_EXERCISE DETAILS:_
Every line in the material below that includes "Playlist" should be copied.

--*--

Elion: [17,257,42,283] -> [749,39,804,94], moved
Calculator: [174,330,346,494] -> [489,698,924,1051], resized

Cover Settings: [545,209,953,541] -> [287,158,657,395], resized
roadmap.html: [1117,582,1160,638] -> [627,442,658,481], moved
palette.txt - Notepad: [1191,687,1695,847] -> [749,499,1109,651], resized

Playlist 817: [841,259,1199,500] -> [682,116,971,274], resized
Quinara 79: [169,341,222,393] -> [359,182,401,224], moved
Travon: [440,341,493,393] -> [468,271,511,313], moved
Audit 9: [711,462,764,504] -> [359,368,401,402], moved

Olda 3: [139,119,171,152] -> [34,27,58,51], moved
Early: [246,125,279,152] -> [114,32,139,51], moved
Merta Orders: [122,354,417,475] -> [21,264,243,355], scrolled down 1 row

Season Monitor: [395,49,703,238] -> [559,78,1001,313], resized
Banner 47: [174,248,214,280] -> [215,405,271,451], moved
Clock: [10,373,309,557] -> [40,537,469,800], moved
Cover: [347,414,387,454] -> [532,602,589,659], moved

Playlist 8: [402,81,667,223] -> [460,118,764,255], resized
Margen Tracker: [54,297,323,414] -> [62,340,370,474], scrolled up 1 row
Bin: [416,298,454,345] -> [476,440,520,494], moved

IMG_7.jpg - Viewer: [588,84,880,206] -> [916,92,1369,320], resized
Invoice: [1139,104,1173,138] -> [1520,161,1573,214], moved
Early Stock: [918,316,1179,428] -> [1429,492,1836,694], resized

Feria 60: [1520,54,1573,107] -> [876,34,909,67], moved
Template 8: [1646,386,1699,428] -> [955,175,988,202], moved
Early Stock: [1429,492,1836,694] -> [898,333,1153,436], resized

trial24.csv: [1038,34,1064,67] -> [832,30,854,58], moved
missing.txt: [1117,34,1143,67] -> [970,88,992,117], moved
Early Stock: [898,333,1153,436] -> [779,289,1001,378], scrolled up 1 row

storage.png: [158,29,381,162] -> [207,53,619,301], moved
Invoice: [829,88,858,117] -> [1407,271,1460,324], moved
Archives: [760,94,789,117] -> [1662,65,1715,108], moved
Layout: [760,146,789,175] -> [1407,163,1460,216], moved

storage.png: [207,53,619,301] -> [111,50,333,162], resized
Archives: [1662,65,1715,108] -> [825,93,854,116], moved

--*--

_EXERCISE RESPONSE:_
Playlist 817: [841,259,1199,500] -> [682,116,971,274], resized
Playlist 8: [402,81,667,223] -> [460,118,764,255], resized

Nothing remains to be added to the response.